Return each line of the records below that contains the word "NAND".

◆ **Records to use**:
BEGIN

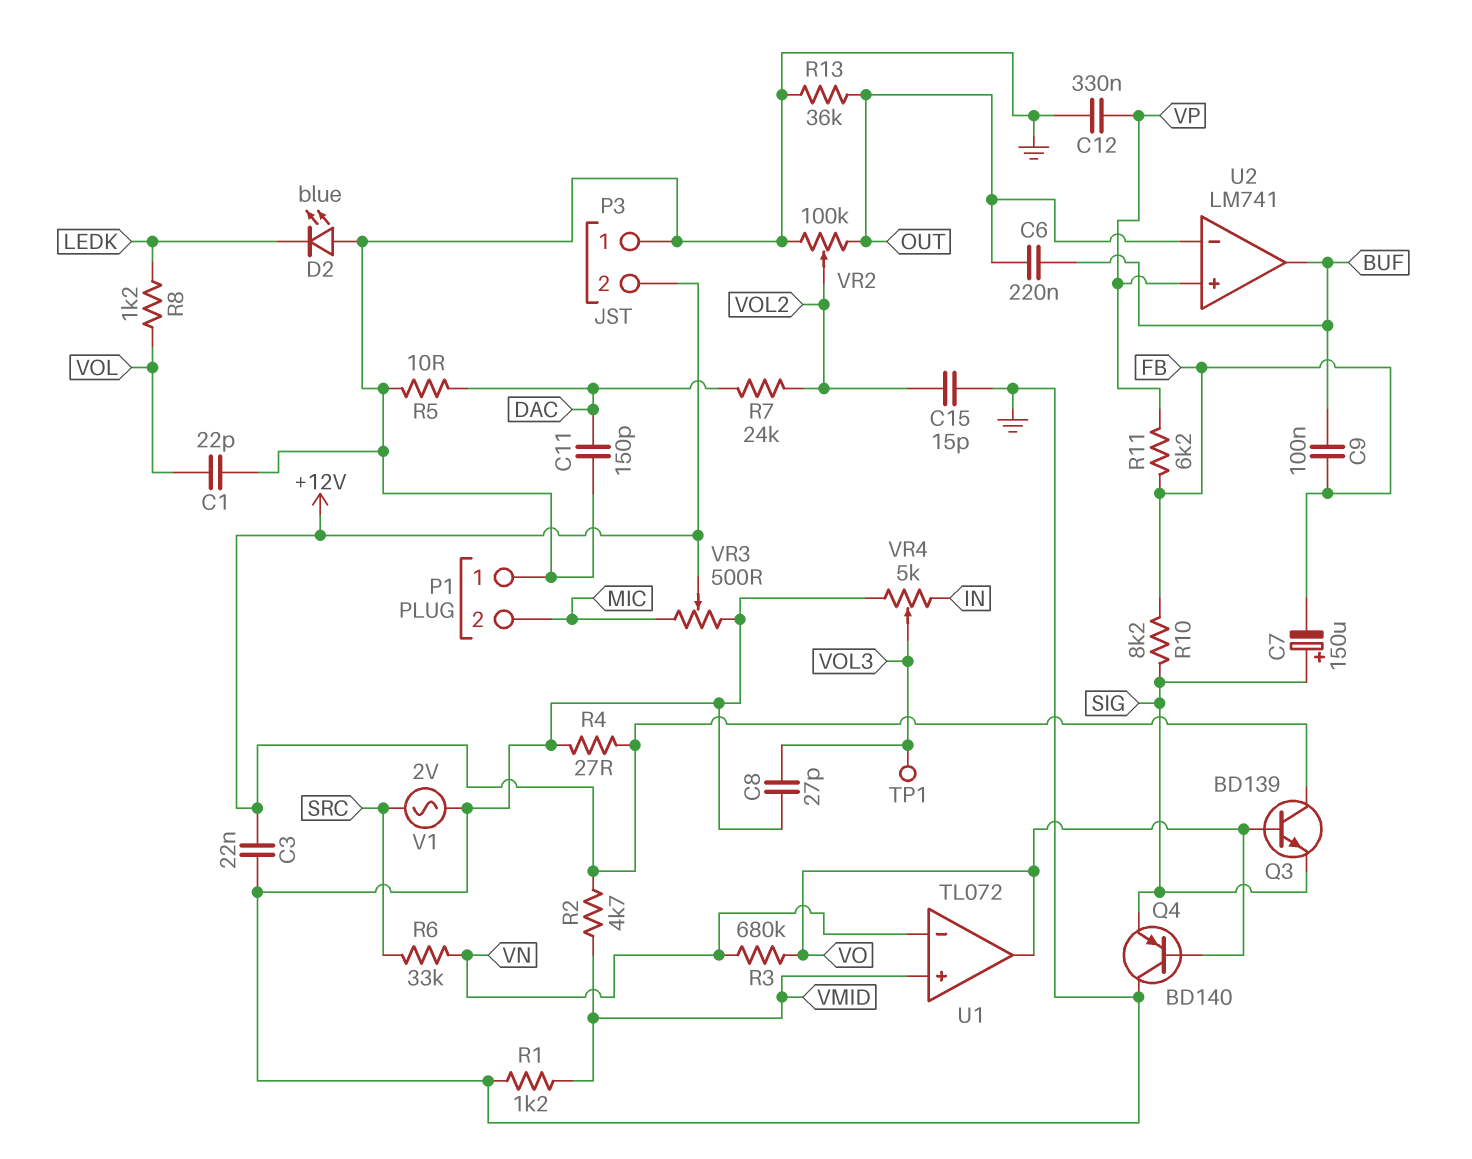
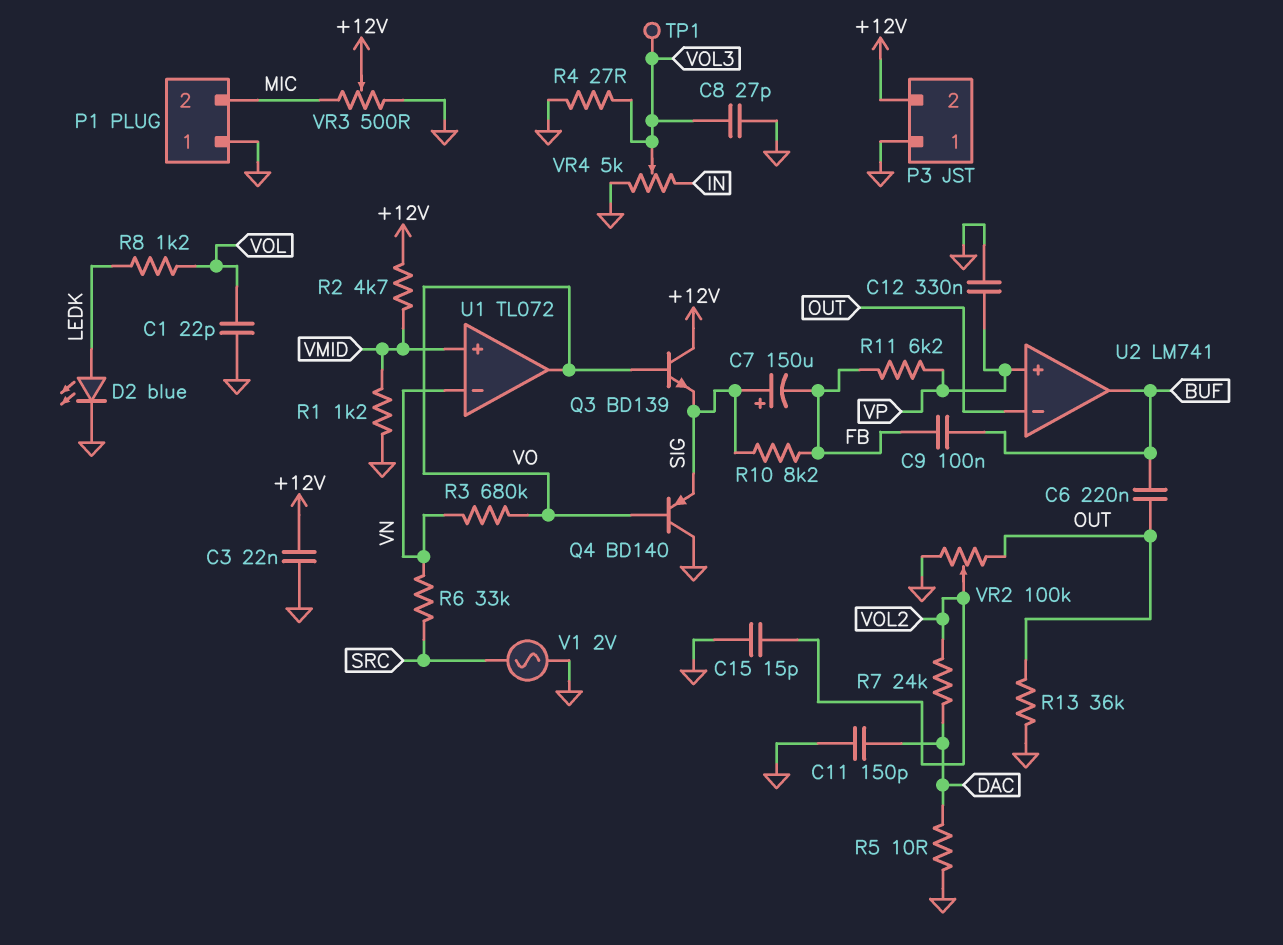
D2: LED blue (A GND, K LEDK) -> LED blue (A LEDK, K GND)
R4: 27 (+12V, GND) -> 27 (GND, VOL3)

END
BEGIN

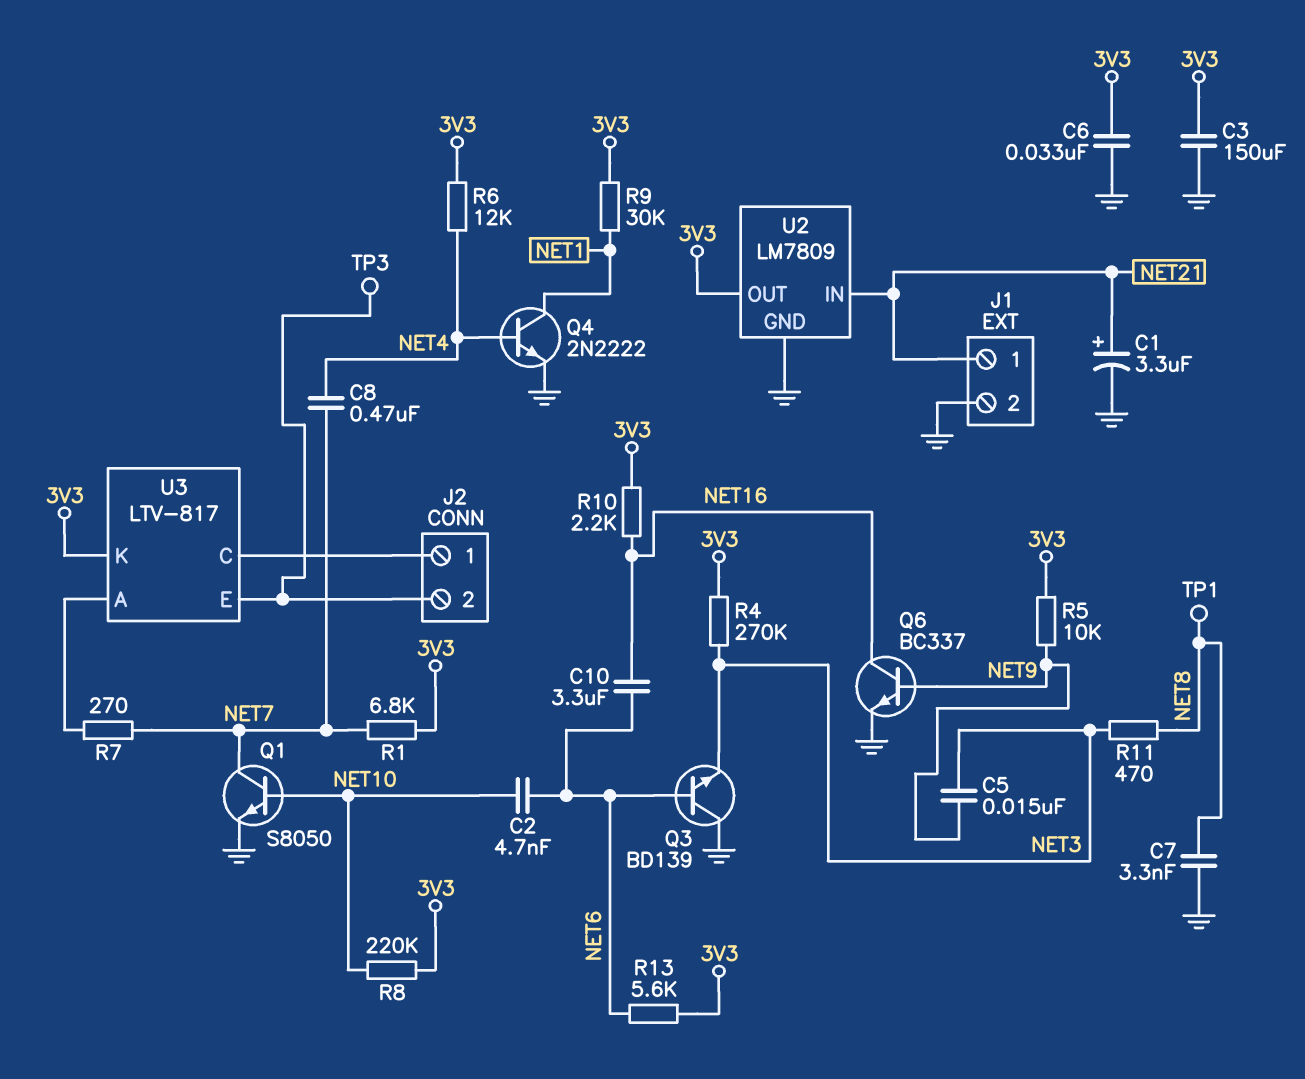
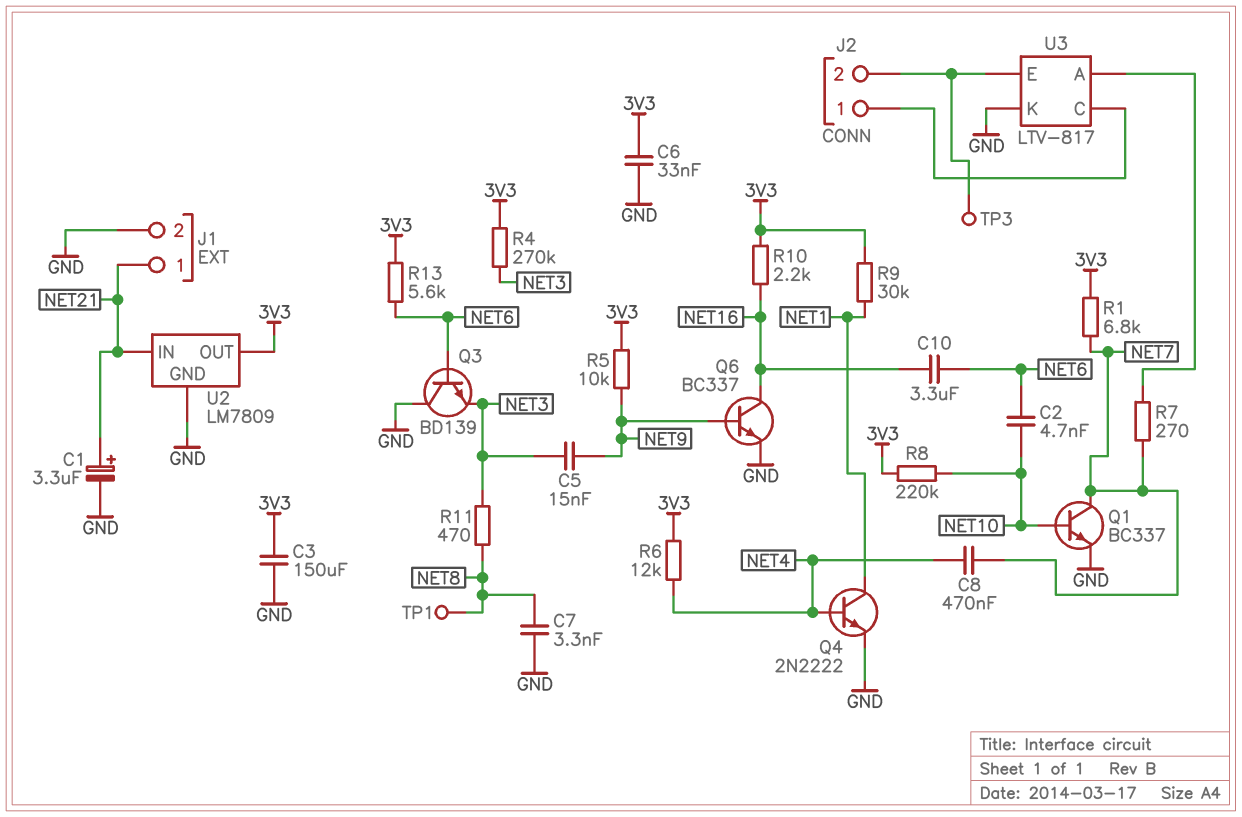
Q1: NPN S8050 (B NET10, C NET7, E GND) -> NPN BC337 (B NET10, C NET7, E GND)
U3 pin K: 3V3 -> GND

END
BEGIN

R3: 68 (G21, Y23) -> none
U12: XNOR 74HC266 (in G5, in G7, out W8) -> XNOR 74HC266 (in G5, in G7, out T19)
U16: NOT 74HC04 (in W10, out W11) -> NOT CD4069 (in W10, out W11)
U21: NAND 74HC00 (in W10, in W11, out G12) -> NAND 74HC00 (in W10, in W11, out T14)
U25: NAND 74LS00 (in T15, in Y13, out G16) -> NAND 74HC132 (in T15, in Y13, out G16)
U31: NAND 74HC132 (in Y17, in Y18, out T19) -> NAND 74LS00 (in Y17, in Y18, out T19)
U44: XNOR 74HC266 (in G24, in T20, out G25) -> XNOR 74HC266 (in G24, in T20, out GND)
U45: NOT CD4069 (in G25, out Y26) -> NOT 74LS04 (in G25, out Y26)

END

◆ **Result for this exercise**:
U21: NAND 74HC00 (in W10, in W11, out G12) -> NAND 74HC00 (in W10, in W11, out T14)
U25: NAND 74LS00 (in T15, in Y13, out G16) -> NAND 74HC132 (in T15, in Y13, out G16)
U31: NAND 74HC132 (in Y17, in Y18, out T19) -> NAND 74LS00 (in Y17, in Y18, out T19)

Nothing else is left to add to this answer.